EXERCISE DETAILS:
Starting with the line that includes "red strawberry: 8 -> 6", write out every remaining line of the records below exactly as it appears, leaving out any images.

━━ DATA PROVIDED ━━

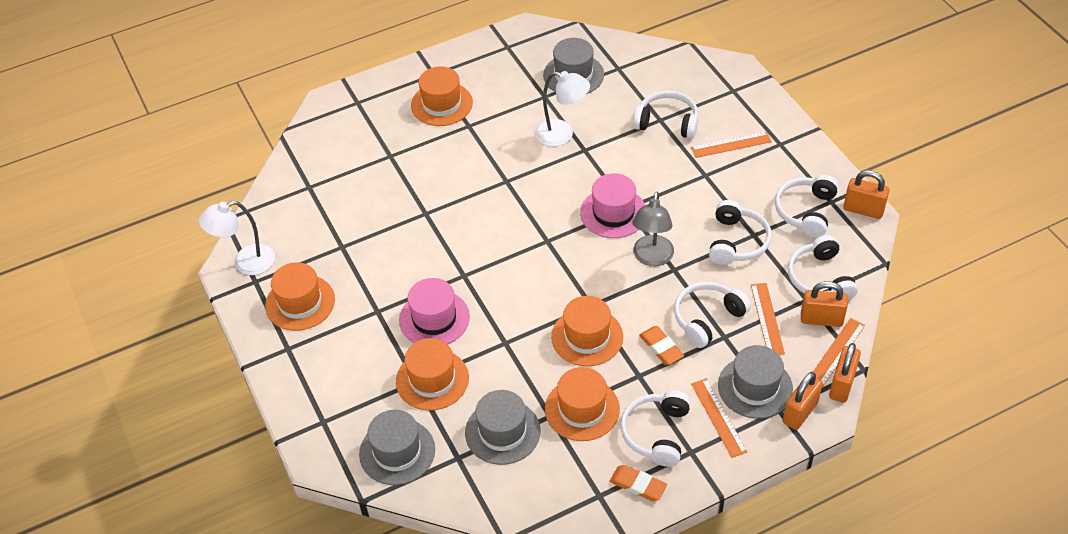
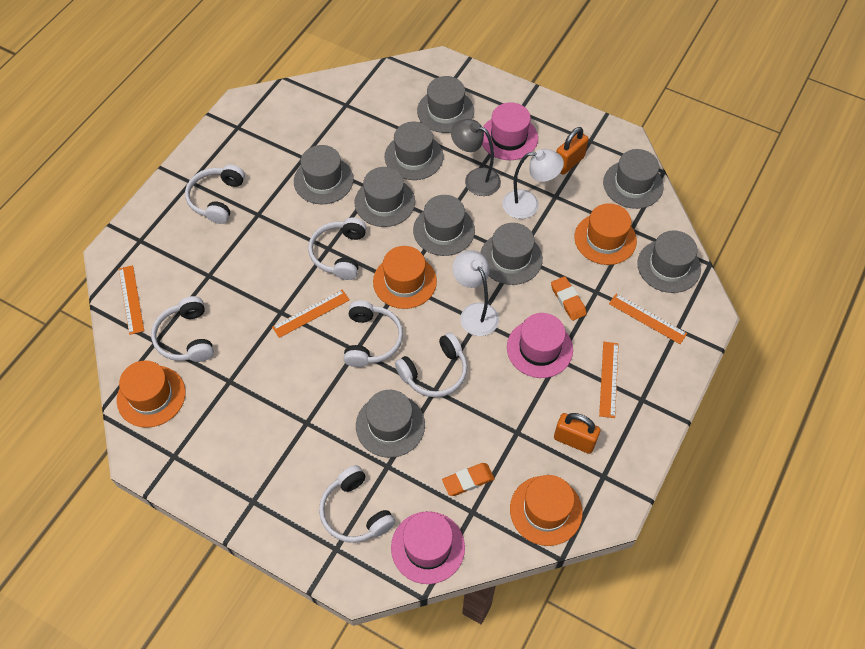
grey hat: 4 -> 9
orange hat: 5 -> 4
orange padlock: 4 -> 2
pink hat: 2 -> 3

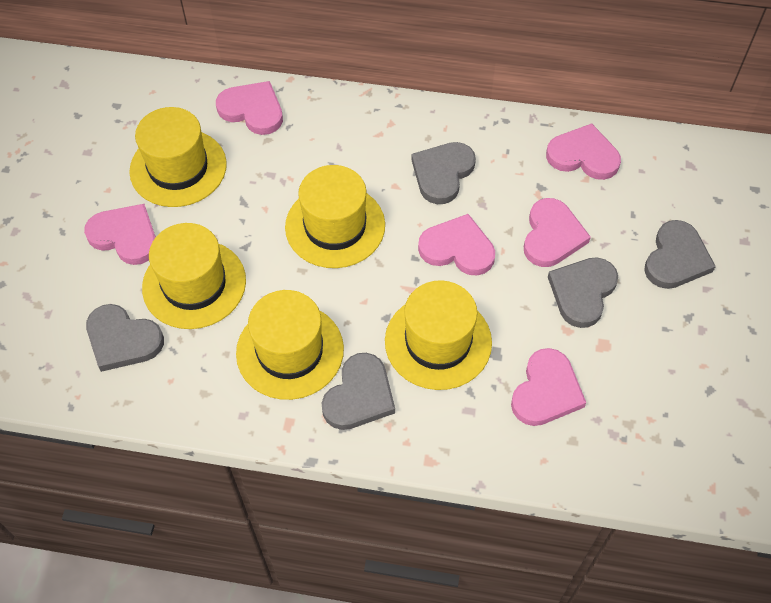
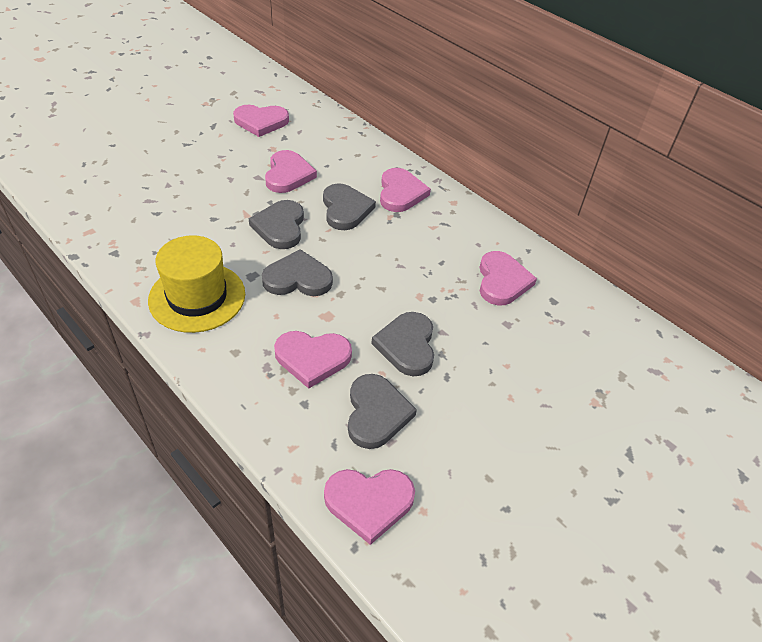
yellow hat: 5 -> 1

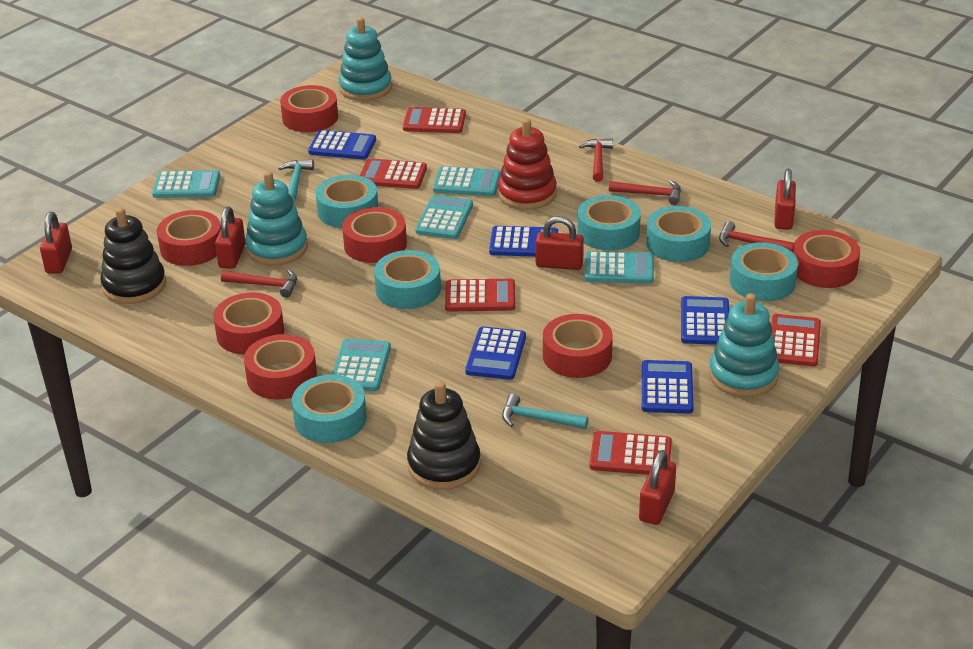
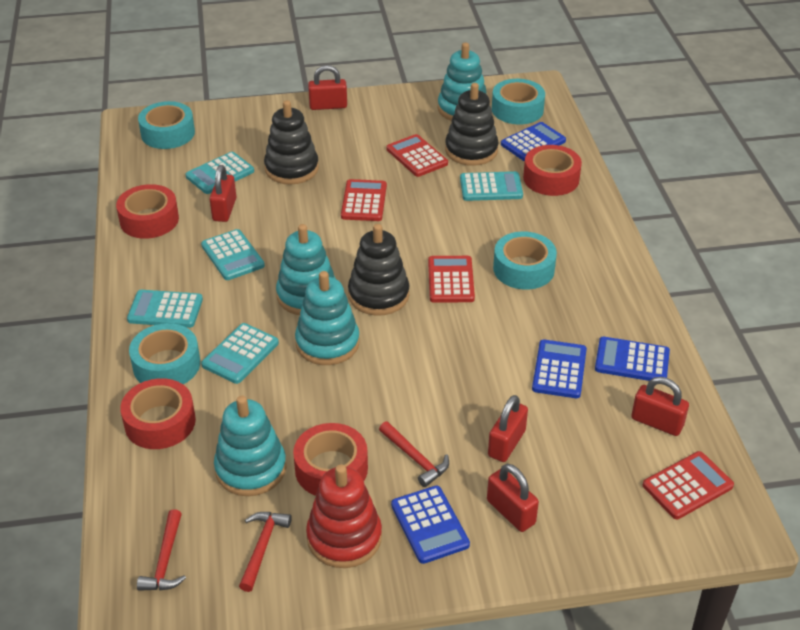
black stacking toy: 2 -> 3
blue calculator: 5 -> 4
red calculator: 5 -> 4
red hammer: 4 -> 3
red tape: 7 -> 4
turquoise hammer: 2 -> 0
turquoise stacking toy: 3 -> 4
turquoise tape: 6 -> 4

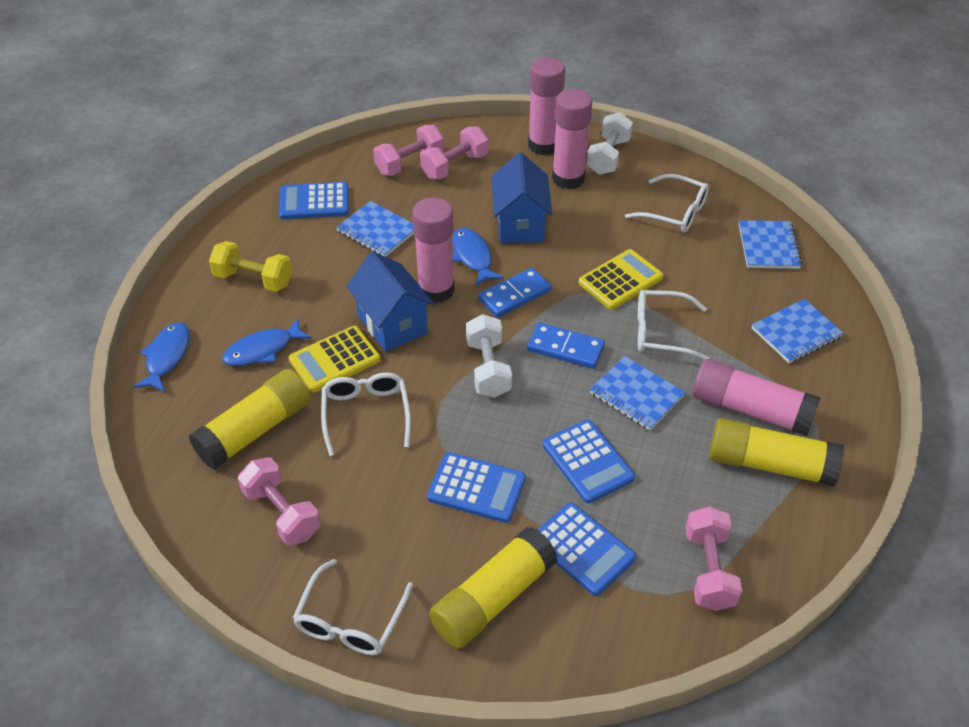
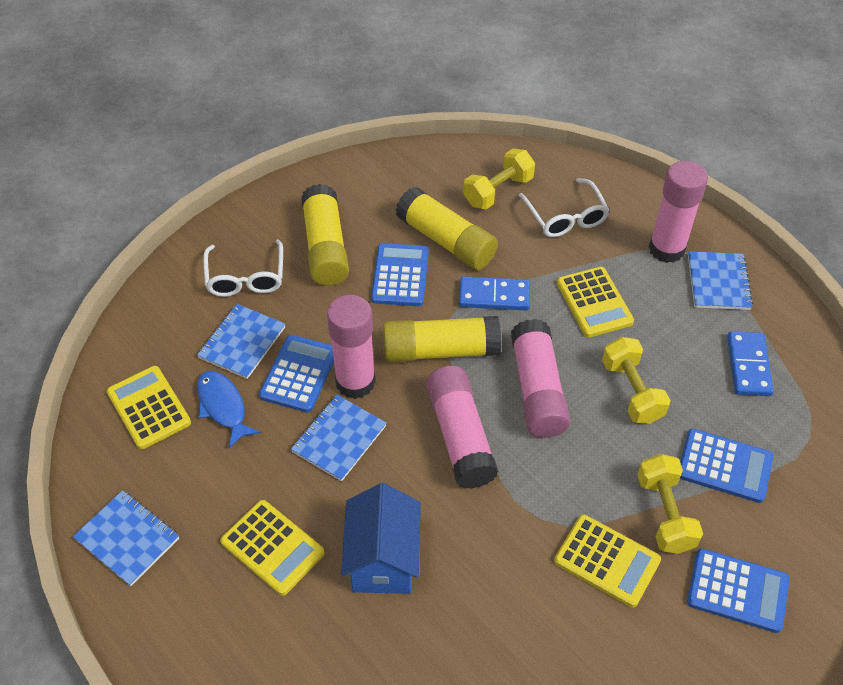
blue fish: 3 -> 1
blue house: 2 -> 1
pink dumbbell: 4 -> 0
white dumbbell: 2 -> 0
white glasses: 4 -> 2
yellow calculator: 2 -> 4
yellow dumbbell: 1 -> 3

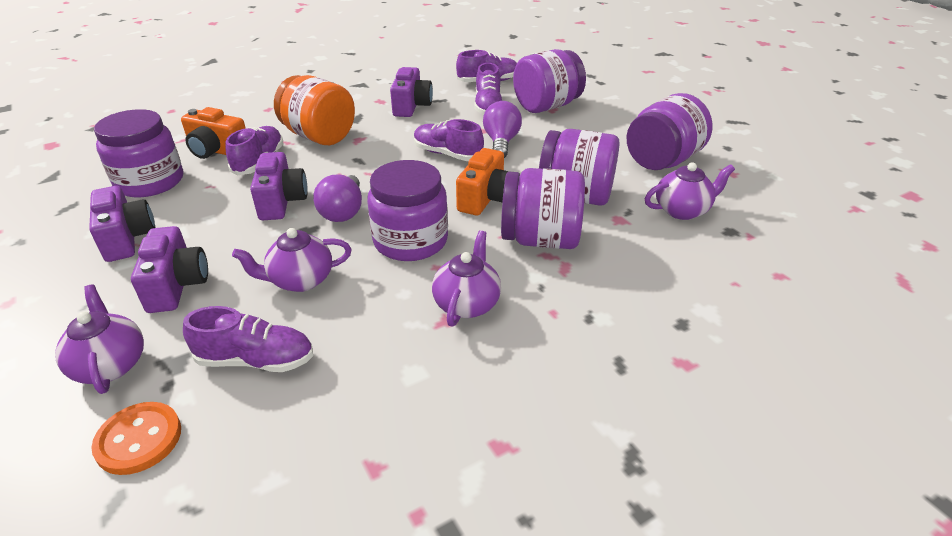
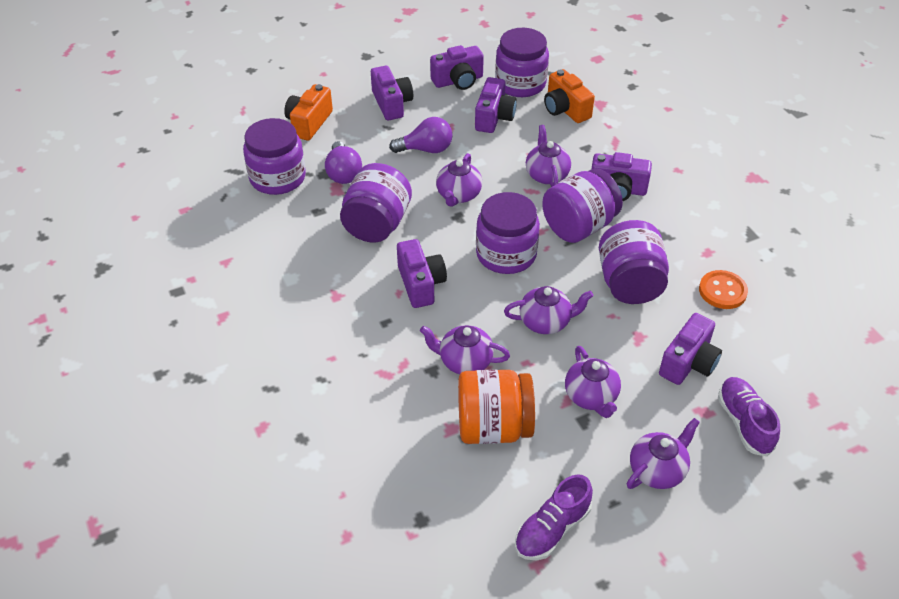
purple camera: 4 -> 6
purple shoe: 5 -> 2
purple teapot: 4 -> 6

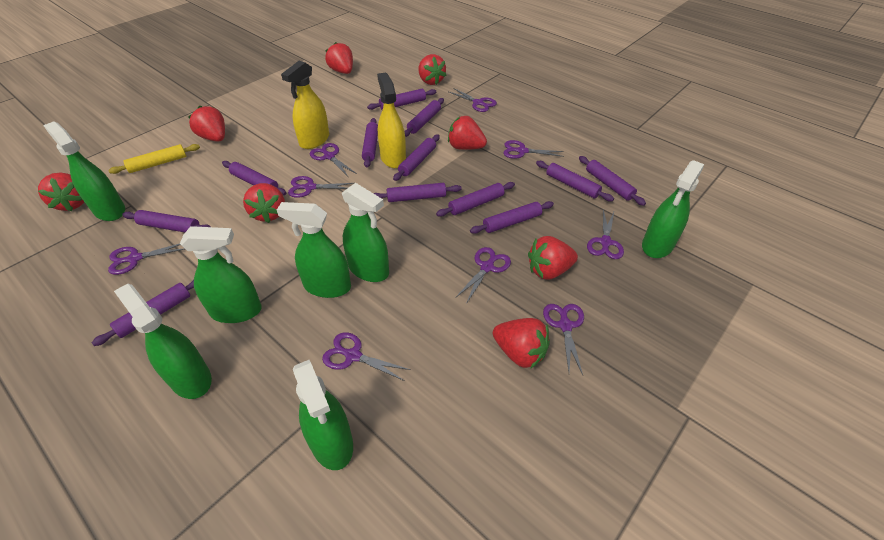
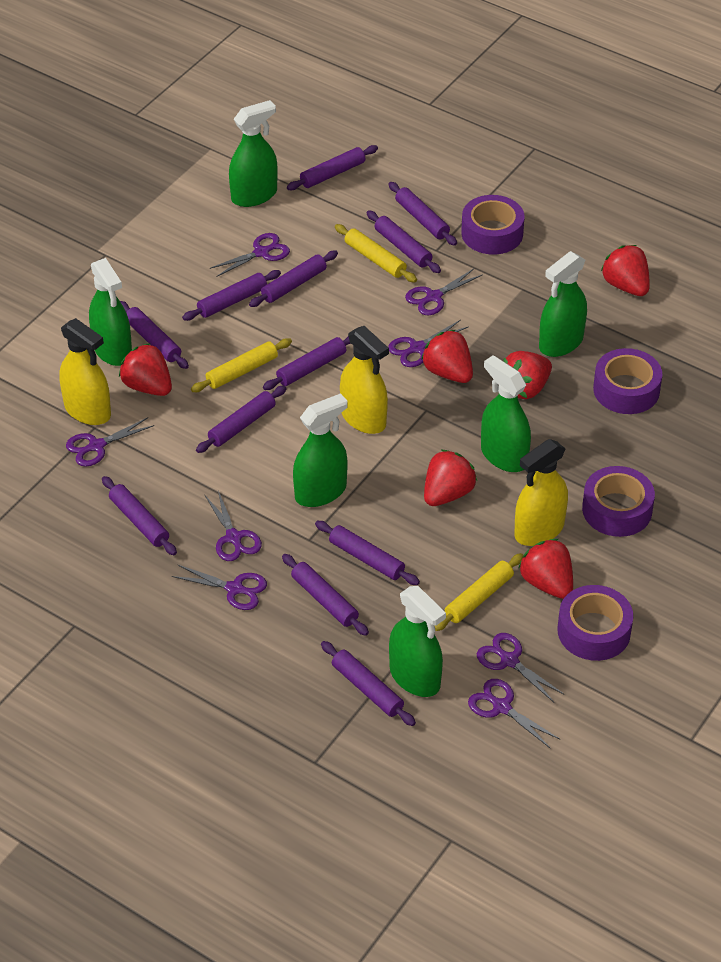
green spray bottle: 7 -> 6
purple scissors: 9 -> 8
purple tape: 0 -> 4
red strawberry: 8 -> 6
yellow rolling pin: 1 -> 3
yellow spray bottle: 2 -> 3

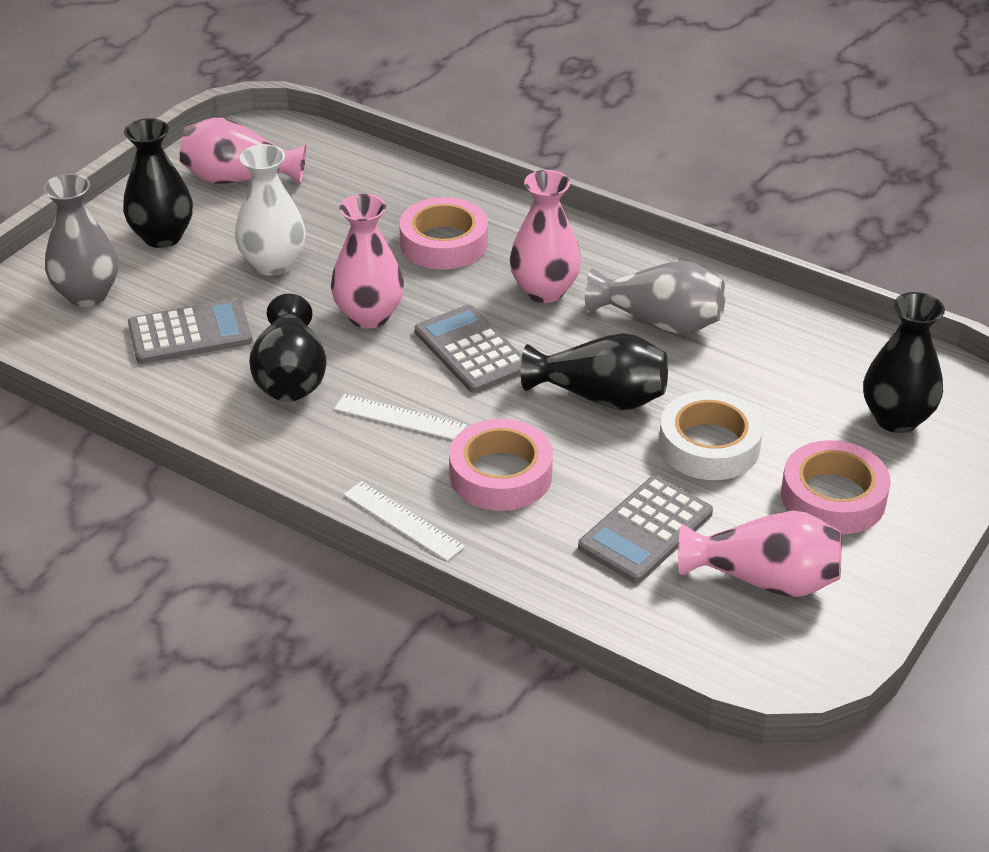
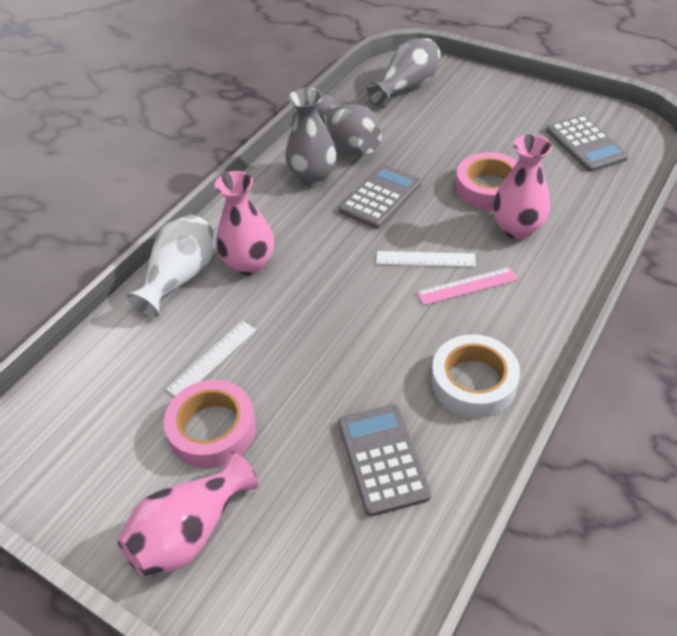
black vase: 4 -> 0
grey vase: 2 -> 3
pink ruler: 0 -> 1
pink tape: 3 -> 2
pink vase: 4 -> 3

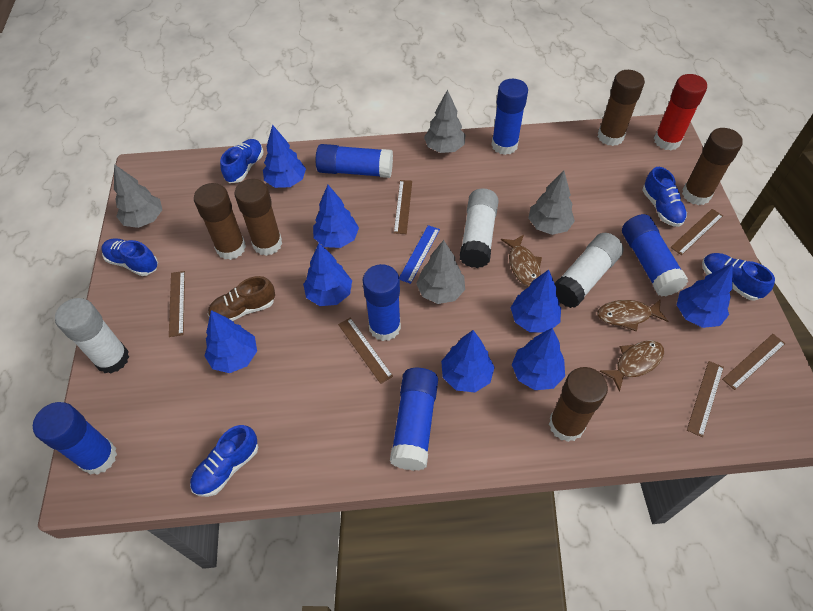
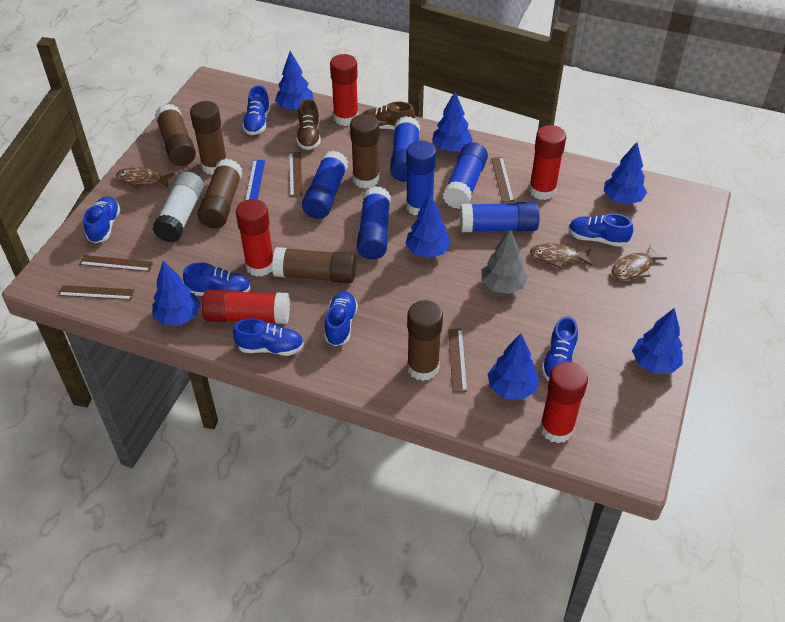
blue shoe: 5 -> 7
blue tree: 8 -> 7
brown glue stick: 5 -> 6
brown ruler: 6 -> 5
brown shoe: 1 -> 2
grey tree: 4 -> 1
red glue stick: 1 -> 5
white glue stick: 3 -> 1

━━━

ANSWER BELOW:
red strawberry: 8 -> 6
yellow rolling pin: 1 -> 3
yellow spray bottle: 2 -> 3

black vase: 4 -> 0
grey vase: 2 -> 3
pink ruler: 0 -> 1
pink tape: 3 -> 2
pink vase: 4 -> 3

blue shoe: 5 -> 7
blue tree: 8 -> 7
brown glue stick: 5 -> 6
brown ruler: 6 -> 5
brown shoe: 1 -> 2
grey tree: 4 -> 1
red glue stick: 1 -> 5
white glue stick: 3 -> 1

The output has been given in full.